(Items from a data source)

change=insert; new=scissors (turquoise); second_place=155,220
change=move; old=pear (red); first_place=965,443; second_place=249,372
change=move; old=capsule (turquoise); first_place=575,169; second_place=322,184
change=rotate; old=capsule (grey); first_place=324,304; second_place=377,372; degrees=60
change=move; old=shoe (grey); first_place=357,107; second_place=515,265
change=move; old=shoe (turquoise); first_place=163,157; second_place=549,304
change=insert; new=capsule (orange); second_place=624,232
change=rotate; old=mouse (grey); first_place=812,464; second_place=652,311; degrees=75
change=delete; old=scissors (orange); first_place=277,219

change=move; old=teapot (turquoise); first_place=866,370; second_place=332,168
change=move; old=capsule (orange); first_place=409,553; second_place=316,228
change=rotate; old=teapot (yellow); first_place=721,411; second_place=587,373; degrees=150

* * *

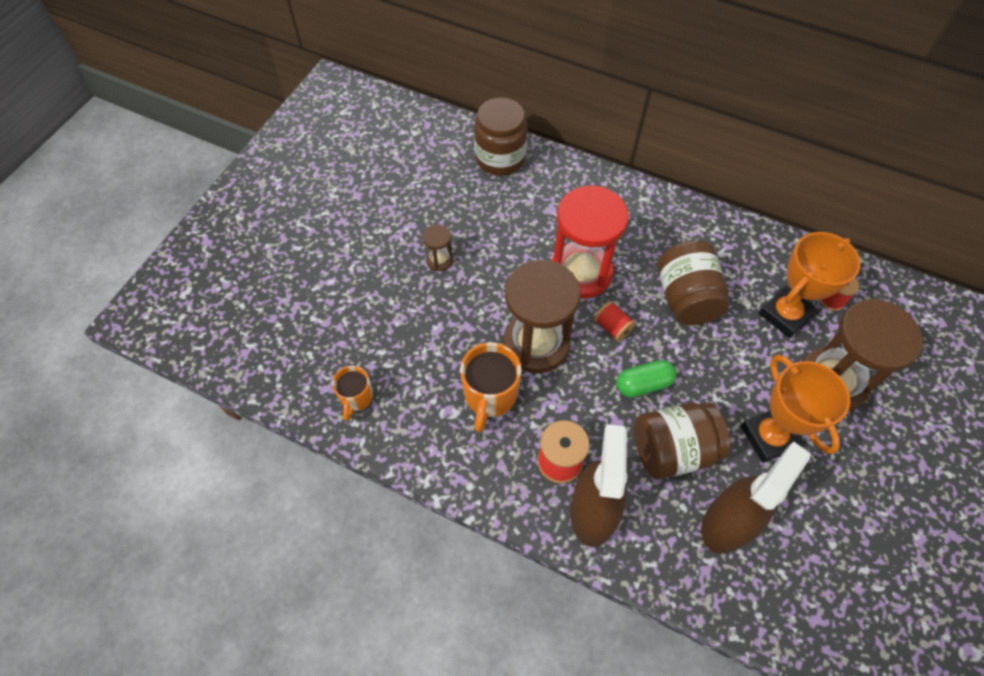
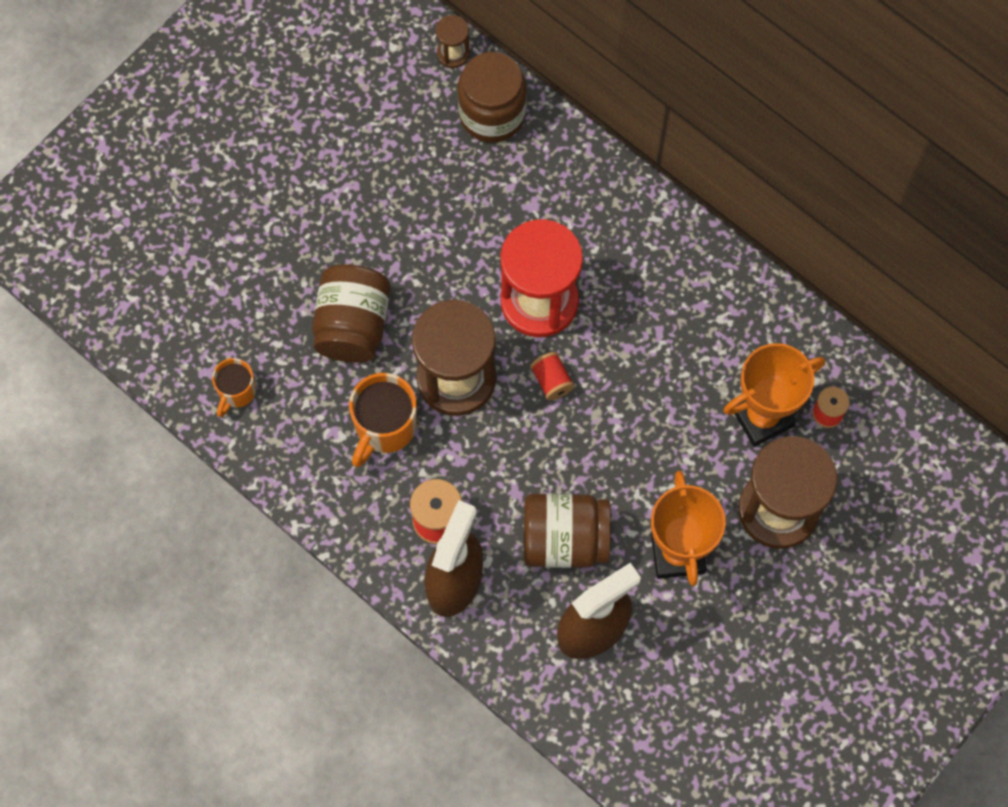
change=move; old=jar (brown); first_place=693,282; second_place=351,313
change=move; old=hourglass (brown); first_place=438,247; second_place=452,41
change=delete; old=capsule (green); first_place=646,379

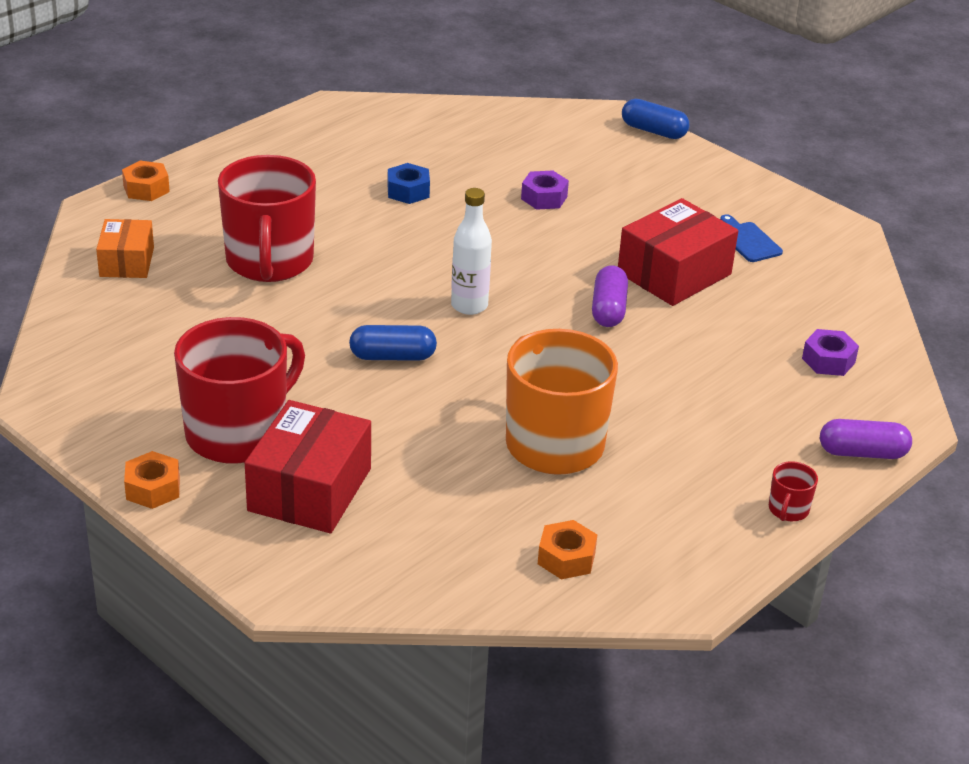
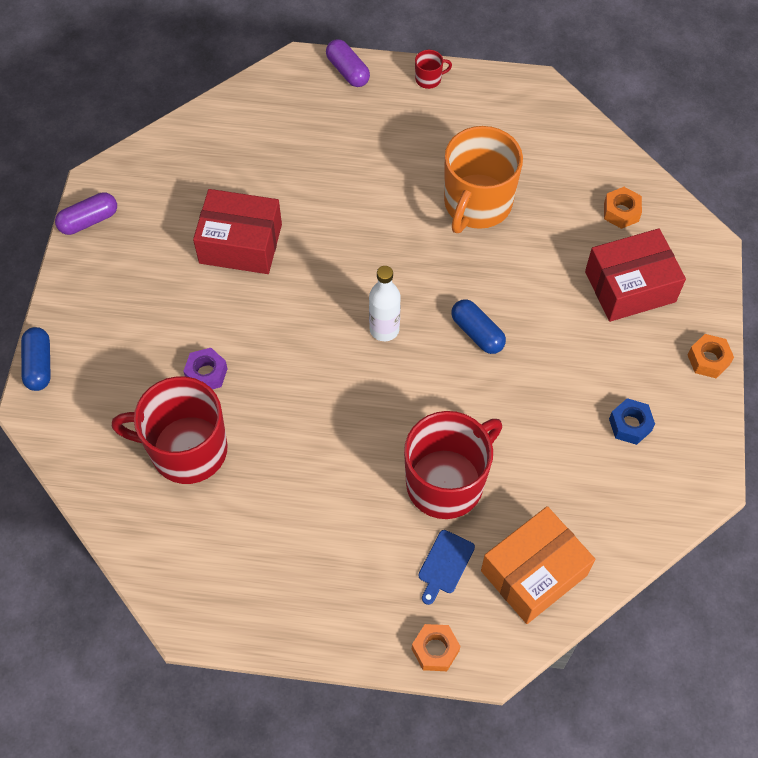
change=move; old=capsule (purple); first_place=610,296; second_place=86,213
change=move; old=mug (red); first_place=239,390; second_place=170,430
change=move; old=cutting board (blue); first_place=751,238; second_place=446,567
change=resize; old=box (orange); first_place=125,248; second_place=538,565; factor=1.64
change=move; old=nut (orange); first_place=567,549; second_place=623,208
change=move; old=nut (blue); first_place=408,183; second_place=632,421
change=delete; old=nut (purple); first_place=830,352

## Work instructions
Restate word for word the lines of the data above, starting at the line containing "change=insert; new=scissors (turquoise);" and ending at the line containing "change=move; old=shoe (grey);", both included, and nothing more.

## Written answer
change=insert; new=scissors (turquoise); second_place=155,220
change=move; old=pear (red); first_place=965,443; second_place=249,372
change=move; old=capsule (turquoise); first_place=575,169; second_place=322,184
change=rotate; old=capsule (grey); first_place=324,304; second_place=377,372; degrees=60
change=move; old=shoe (grey); first_place=357,107; second_place=515,265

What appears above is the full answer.